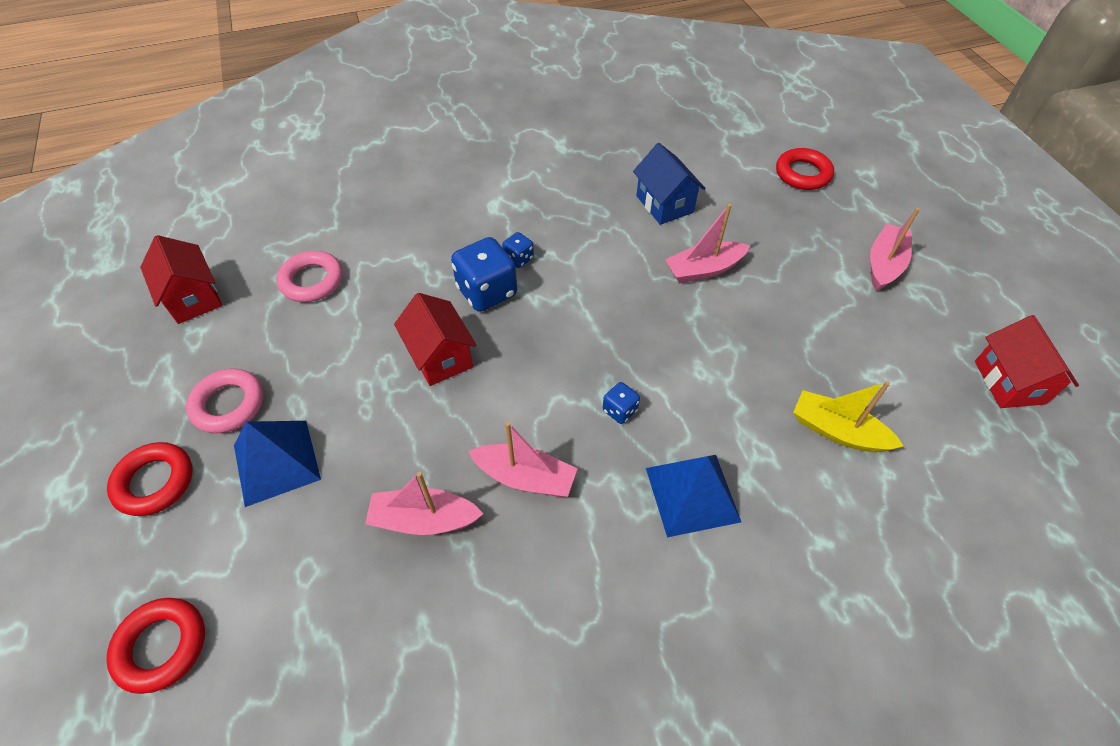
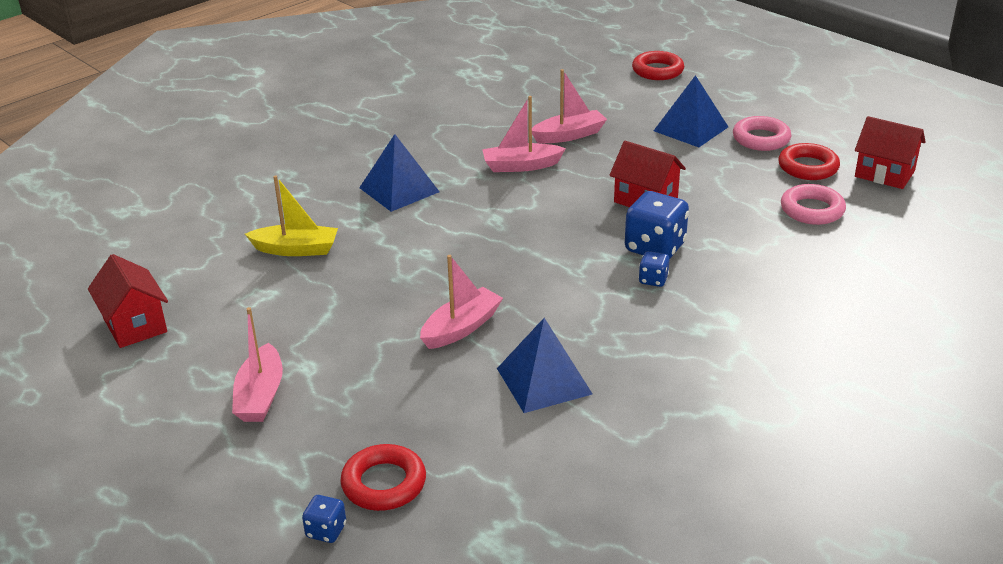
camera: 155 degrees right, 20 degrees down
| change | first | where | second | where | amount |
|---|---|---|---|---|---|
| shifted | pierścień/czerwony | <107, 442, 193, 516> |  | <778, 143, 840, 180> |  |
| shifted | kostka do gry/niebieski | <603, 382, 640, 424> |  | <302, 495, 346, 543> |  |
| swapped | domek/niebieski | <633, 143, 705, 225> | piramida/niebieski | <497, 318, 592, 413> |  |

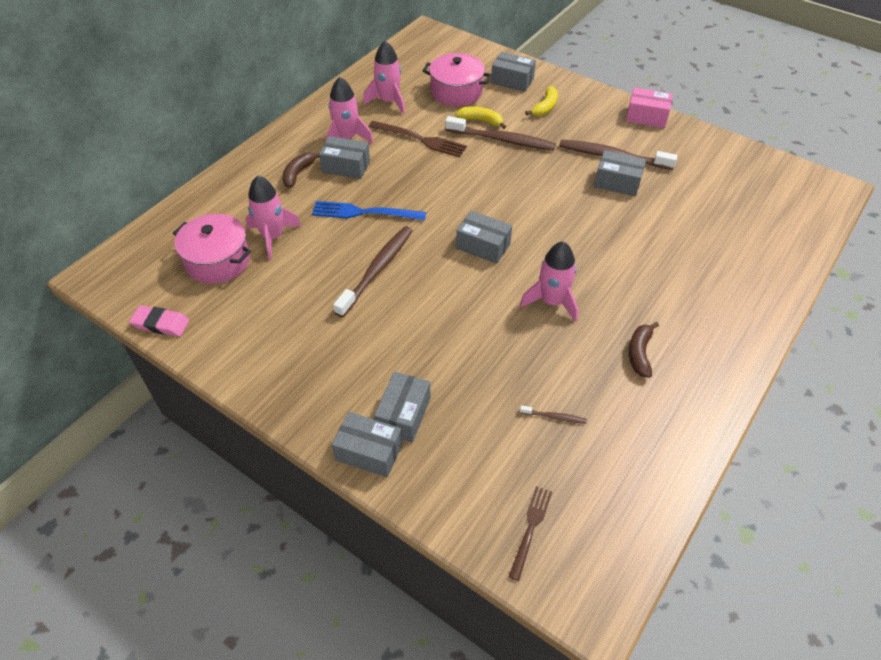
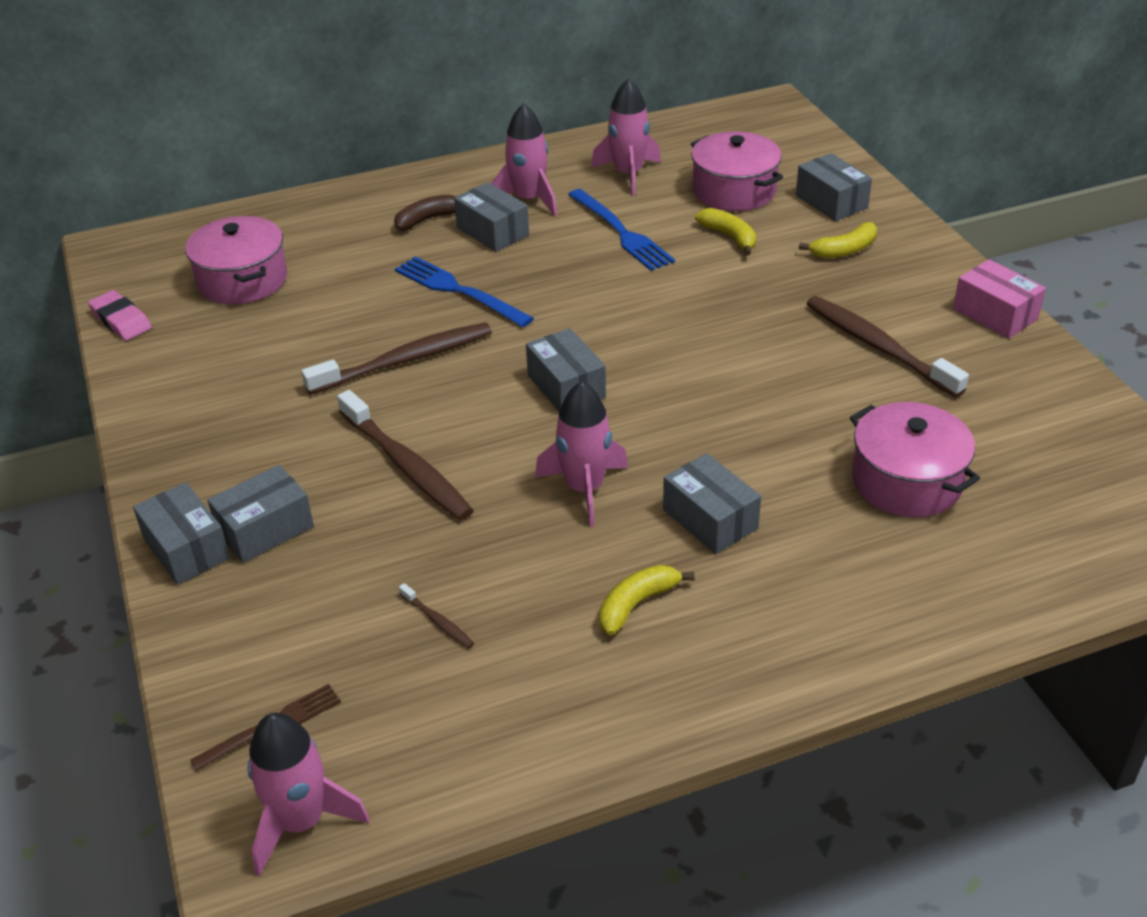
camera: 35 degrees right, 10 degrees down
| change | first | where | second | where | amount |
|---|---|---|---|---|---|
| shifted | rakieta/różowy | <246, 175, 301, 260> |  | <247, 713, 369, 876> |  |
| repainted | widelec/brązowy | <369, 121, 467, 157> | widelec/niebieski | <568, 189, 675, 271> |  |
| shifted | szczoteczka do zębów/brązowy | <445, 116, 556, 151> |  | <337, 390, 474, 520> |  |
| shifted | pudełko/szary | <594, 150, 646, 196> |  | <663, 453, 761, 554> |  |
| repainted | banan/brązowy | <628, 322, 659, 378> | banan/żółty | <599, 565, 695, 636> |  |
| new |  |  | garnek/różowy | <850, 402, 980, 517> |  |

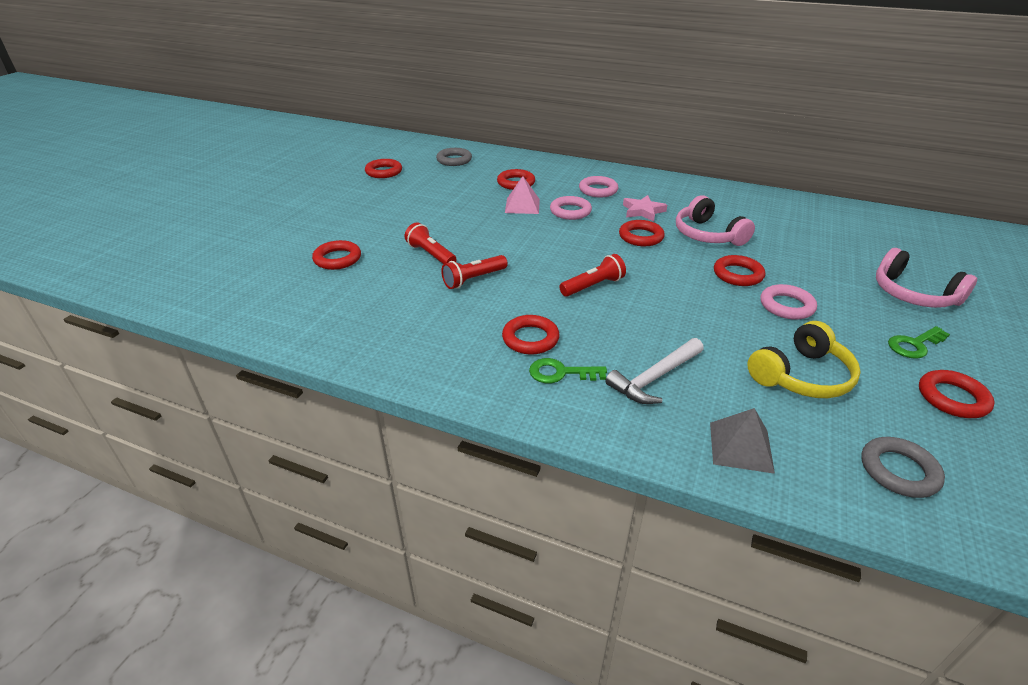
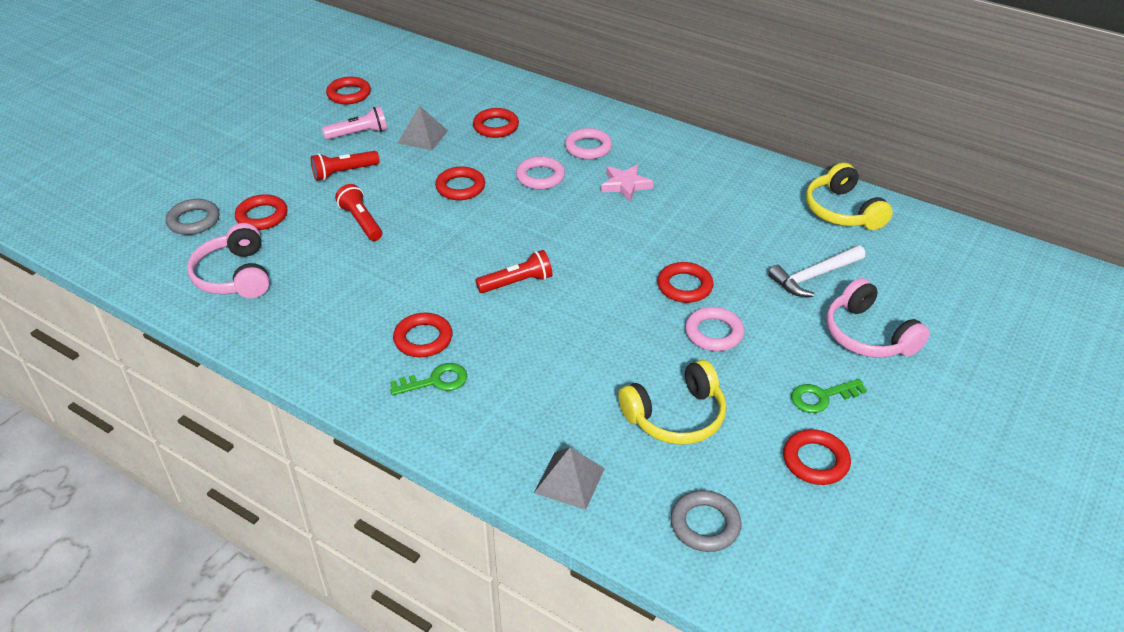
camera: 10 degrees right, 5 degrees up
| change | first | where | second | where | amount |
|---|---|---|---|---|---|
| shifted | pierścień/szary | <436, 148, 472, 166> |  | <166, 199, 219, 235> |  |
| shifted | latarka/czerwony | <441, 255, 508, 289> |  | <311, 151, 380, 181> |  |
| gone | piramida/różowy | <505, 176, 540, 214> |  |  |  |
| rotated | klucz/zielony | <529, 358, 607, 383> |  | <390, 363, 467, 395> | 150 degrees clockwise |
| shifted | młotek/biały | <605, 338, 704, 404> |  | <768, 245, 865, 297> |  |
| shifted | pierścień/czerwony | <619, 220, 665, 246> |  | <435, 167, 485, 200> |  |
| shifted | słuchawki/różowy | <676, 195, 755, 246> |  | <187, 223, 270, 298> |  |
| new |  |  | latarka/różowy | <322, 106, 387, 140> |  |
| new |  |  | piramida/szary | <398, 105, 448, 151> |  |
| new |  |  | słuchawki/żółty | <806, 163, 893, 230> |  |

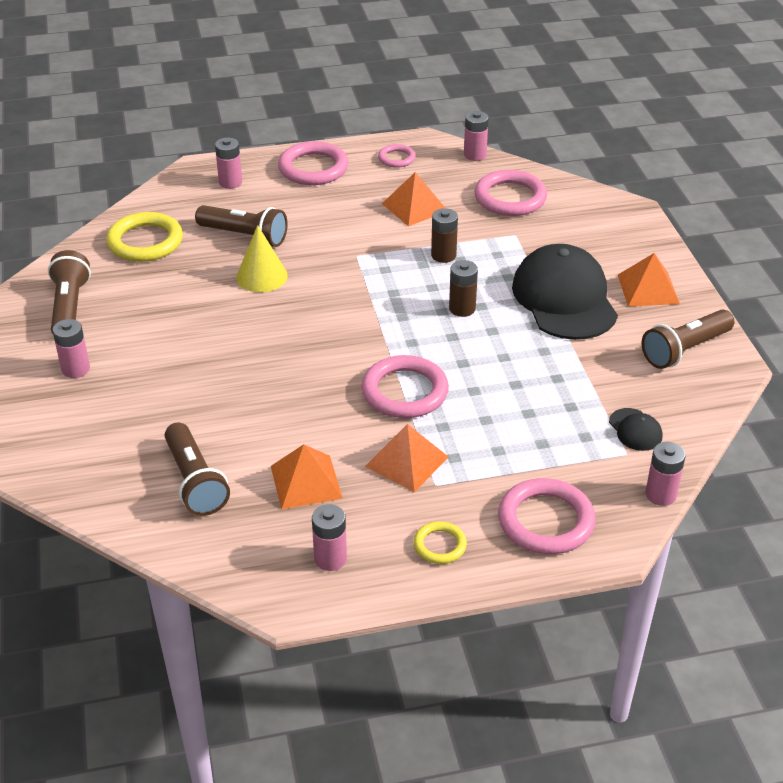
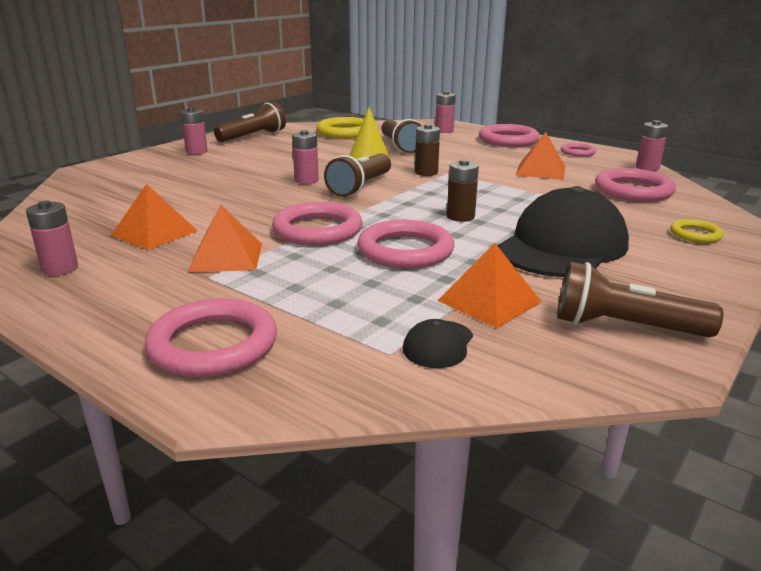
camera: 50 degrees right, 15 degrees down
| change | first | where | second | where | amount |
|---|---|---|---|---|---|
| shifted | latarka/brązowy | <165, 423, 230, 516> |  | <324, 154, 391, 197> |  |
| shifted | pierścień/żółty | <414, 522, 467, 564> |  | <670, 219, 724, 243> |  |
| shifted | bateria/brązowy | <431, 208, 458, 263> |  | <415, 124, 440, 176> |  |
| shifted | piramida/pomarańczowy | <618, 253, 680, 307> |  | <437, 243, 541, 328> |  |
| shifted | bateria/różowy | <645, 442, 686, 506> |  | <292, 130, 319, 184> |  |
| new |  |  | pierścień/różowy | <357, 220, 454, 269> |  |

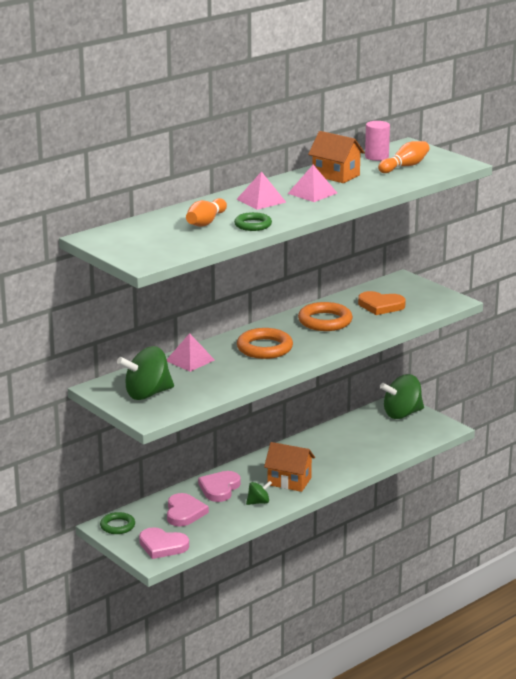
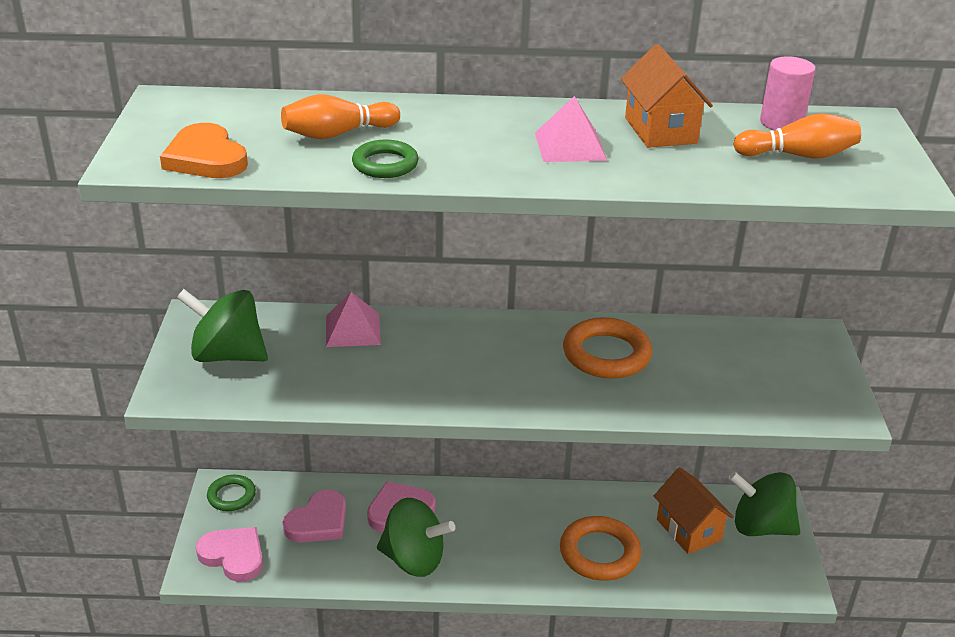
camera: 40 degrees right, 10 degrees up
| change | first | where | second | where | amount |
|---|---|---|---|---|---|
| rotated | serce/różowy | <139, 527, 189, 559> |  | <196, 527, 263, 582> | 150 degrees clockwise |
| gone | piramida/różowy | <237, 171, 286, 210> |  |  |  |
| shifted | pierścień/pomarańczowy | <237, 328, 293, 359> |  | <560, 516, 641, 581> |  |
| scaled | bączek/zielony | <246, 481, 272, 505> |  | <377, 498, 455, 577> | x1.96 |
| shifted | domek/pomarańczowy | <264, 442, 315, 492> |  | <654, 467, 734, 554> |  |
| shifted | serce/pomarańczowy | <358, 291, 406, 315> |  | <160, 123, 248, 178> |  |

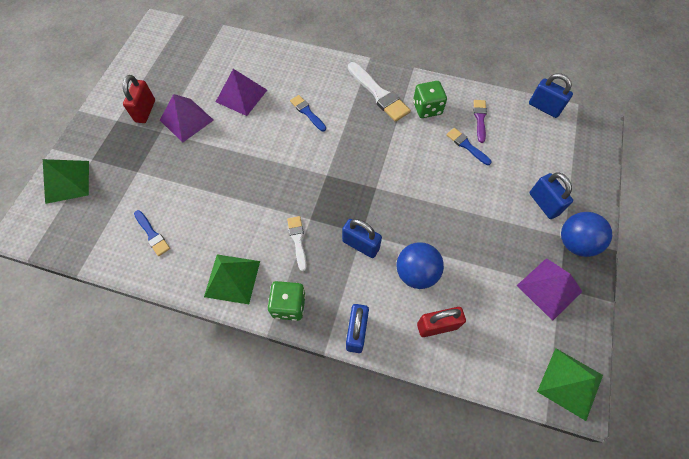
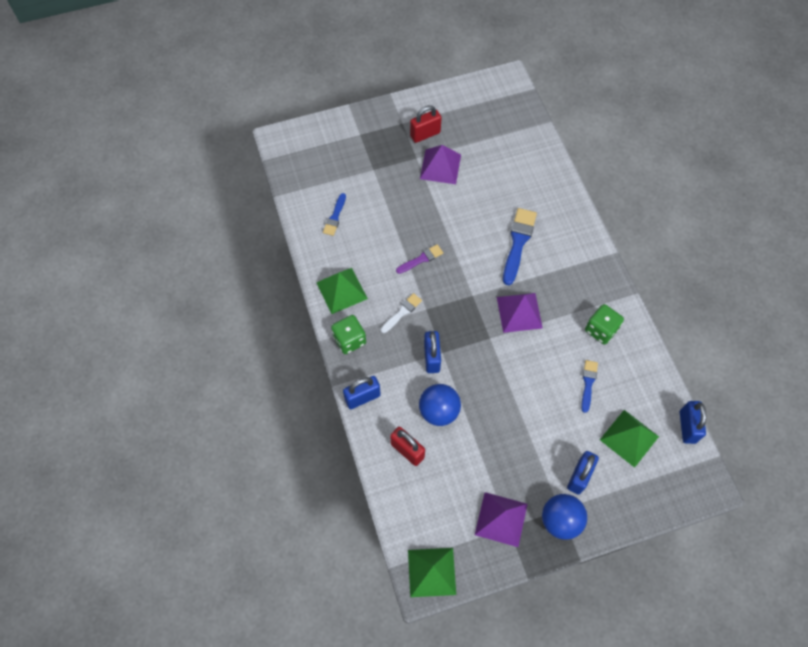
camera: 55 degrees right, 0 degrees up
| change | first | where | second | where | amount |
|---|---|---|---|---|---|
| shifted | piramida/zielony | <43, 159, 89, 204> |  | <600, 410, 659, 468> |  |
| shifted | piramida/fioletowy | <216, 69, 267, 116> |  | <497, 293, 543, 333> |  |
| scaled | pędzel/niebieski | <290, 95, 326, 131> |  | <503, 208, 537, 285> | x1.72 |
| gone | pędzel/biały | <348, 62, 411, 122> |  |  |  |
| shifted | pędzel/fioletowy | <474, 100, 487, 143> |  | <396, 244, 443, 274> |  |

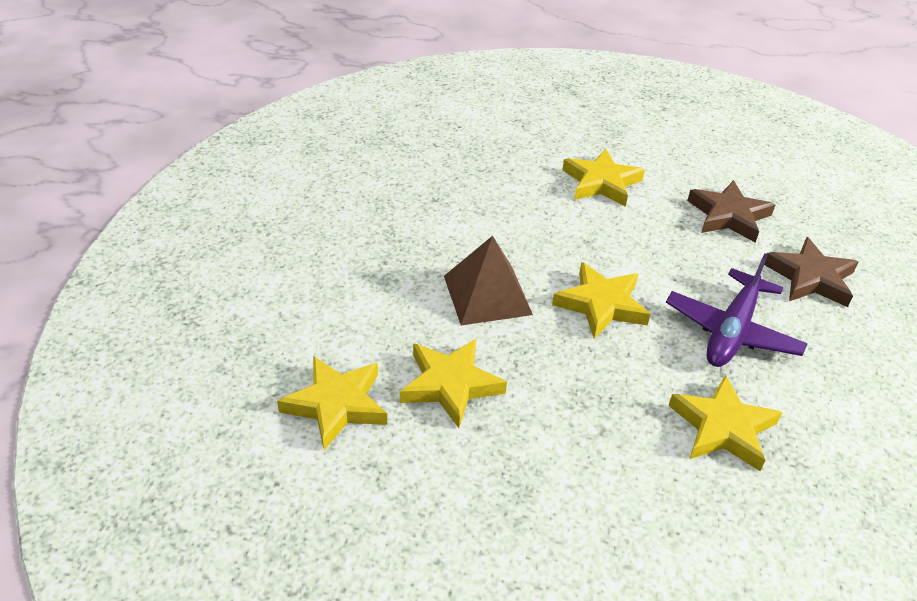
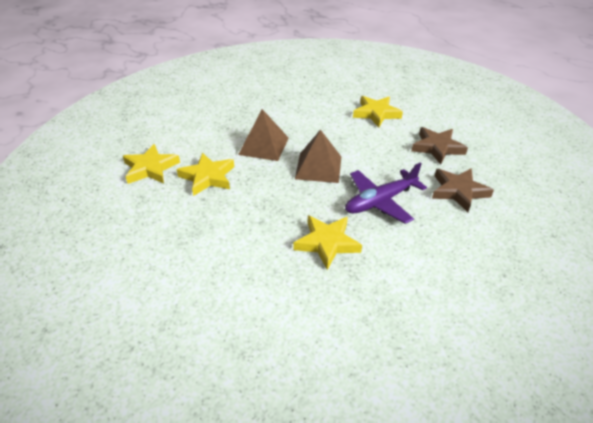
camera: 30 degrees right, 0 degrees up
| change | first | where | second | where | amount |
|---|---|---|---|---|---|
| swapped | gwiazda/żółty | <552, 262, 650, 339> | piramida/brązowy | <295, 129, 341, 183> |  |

## Problem statement
Nothing should appear in the reply except the lines from the start of the listing above through the line with "shifted | kostka", repeated exactly and free of pictures.

## Exercise response
camera: 155 degrees right, 20 degrees down
| change | first | where | second | where | amount |
|---|---|---|---|---|---|
| shifted | pierścień/czerwony | <107, 442, 193, 516> |  | <778, 143, 840, 180> |  |
| shifted | kostka do gry/niebieski | <603, 382, 640, 424> |  | <302, 495, 346, 543> |  |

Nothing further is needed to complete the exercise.